Start of Material supplied

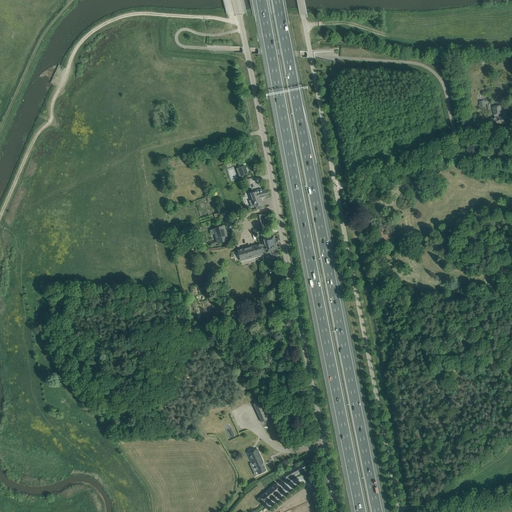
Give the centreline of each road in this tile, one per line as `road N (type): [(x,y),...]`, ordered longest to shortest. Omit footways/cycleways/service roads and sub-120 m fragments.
road 1 (tertiary): [(337,511),(235,0)]
road 2 (unclassified): [(401,511),(300,0)]
road 3 (motorway): [(376,511),(277,0)]
road 4 (motorway): [(261,0),(360,511)]
road 5 (track): [(511,128),(335,186)]
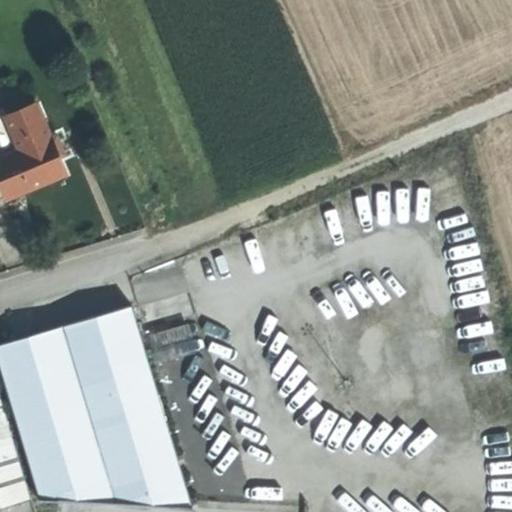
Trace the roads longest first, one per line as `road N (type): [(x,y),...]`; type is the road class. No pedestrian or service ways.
road 1 (track): [(511,102),(206,233)]
road 2 (residential): [(0,298),(206,233)]
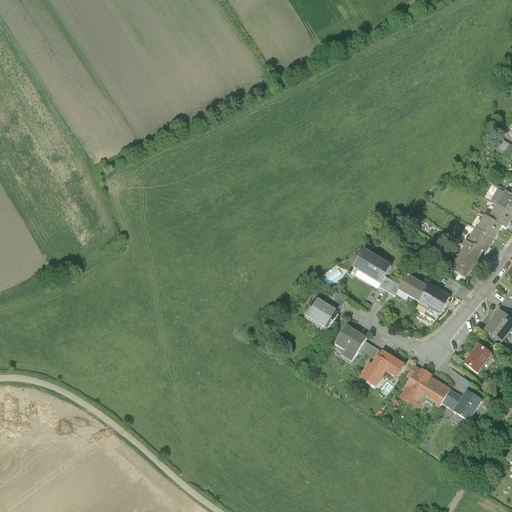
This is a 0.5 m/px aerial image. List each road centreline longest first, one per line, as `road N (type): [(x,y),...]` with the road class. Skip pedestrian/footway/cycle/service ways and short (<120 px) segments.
road 1 (track): [(0,377),(35,380),(90,407),(218,511)]
road 2 (residential): [(511,256),(438,349),(409,348),(359,319)]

End of Material supplied

= Problem =
Rewrite every line of the data above with "longest first" substituted by "from longest to shortest", leaving all other text unchanged and omitting the pictures.

= Exercise result =
Give the centreline of each road in this tile, one per line as `road N (type): [(x,y),...]`, ordered longest to shortest. Omit footways/cycleways/service roads and sub-120 m fragments.
road 1 (tertiary): [(337,511),(235,0)]
road 2 (unclassified): [(401,511),(300,0)]
road 3 (motorway): [(376,511),(277,0)]
road 4 (motorway): [(261,0),(360,511)]
road 5 (track): [(511,128),(335,186)]
Trace the roads from longest to shortest, one per line as `road N (type): [(x,y),...]`; type is the road class. No pedestrian or service ways.
road 1 (track): [(511,102),(206,233)]
road 2 (residential): [(0,298),(206,233)]
This is a 0.5 m/px aerial image. List each road centreline from longest to shortest, one per line, as `road N (type): [(x,y),...]` with the road class. Skip pedestrian/footway/cycle/service ways and short (<120 px) segments.
road 1 (track): [(0,377),(35,380),(90,407),(218,511)]
road 2 (residential): [(511,256),(438,349),(409,348),(359,319)]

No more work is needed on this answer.